(Before-and-after scene images)
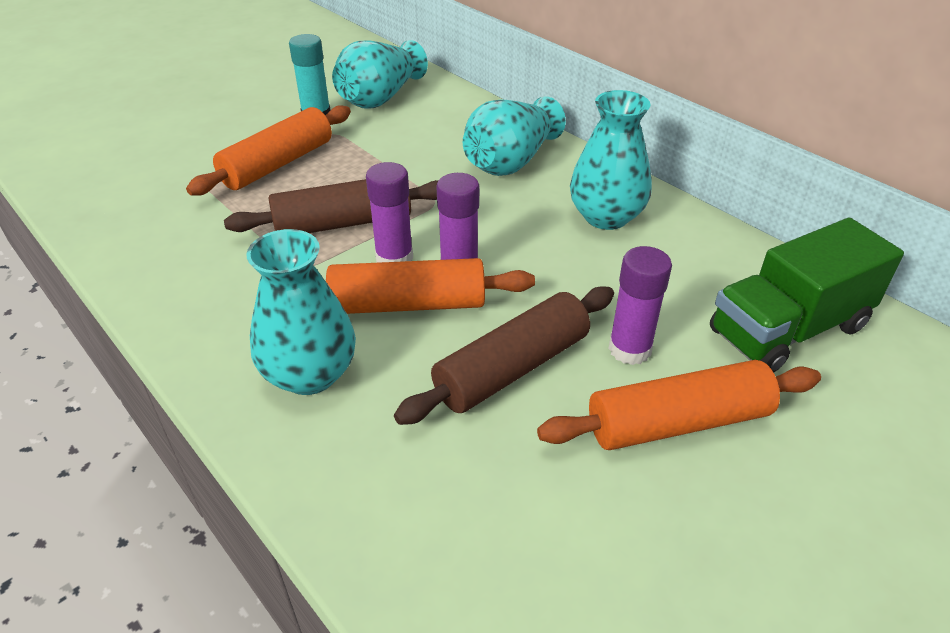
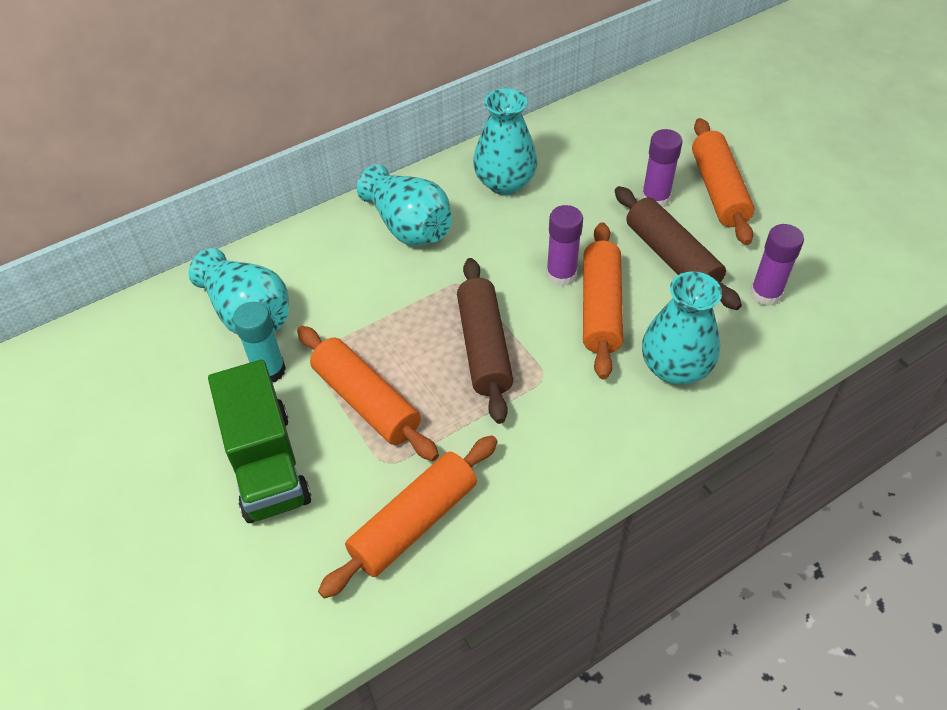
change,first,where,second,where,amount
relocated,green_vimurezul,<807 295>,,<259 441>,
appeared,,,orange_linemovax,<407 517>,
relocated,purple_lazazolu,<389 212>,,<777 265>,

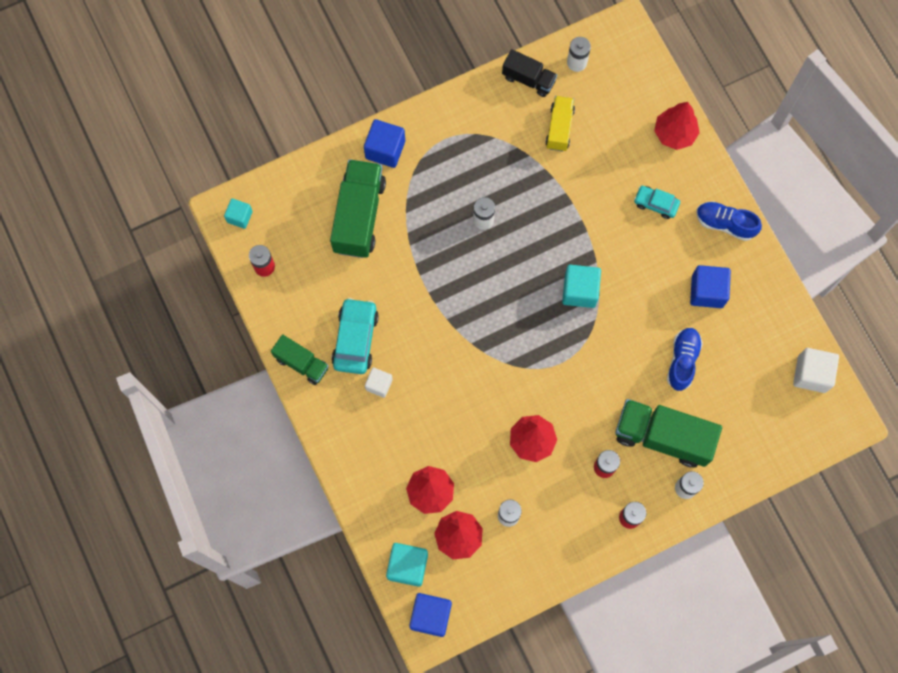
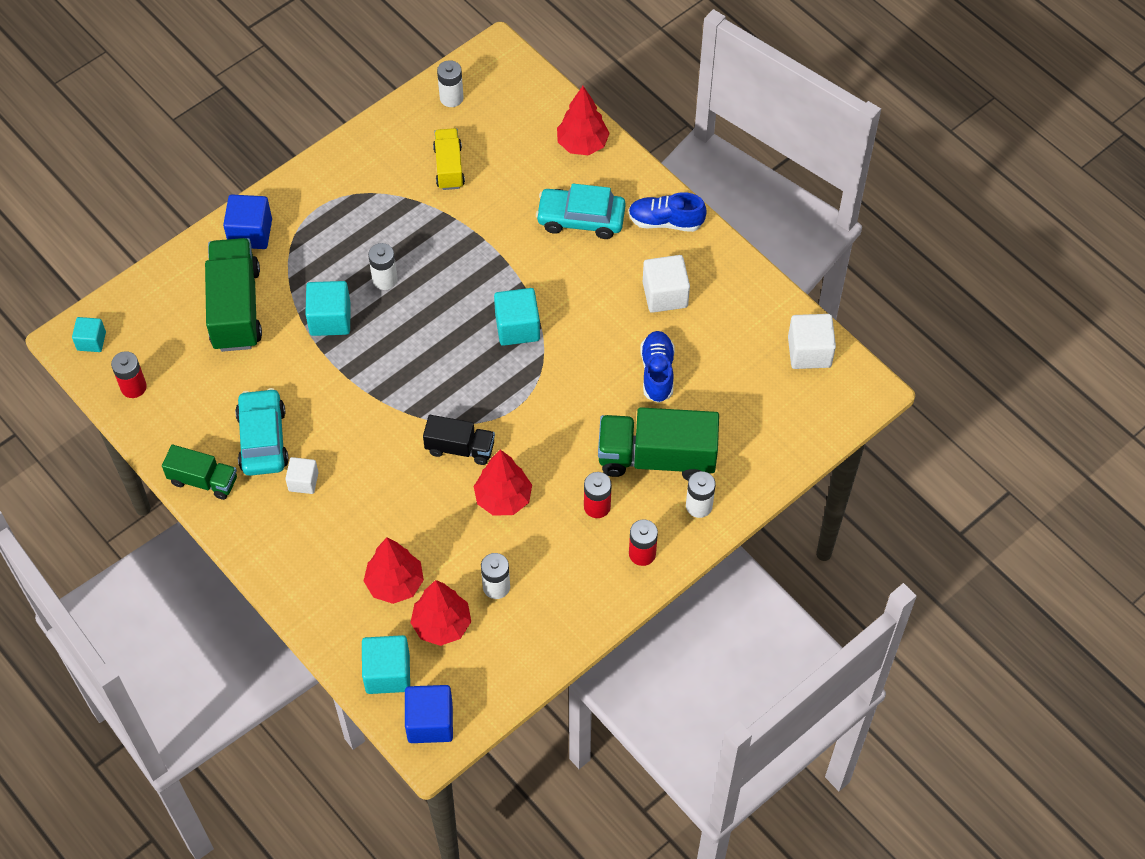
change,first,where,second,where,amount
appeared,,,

* The task *
Repeat the data above exactly, but not the pictures.

* Completed exercise *
change,first,where,second,where,amount
relocated,green_vimurezul,<807 295>,,<259 441>,
appeared,,,orange_linemovax,<407 517>,
relocated,purple_lazazolu,<389 212>,,<777 265>,

change,first,where,second,where,amount
appeared,,,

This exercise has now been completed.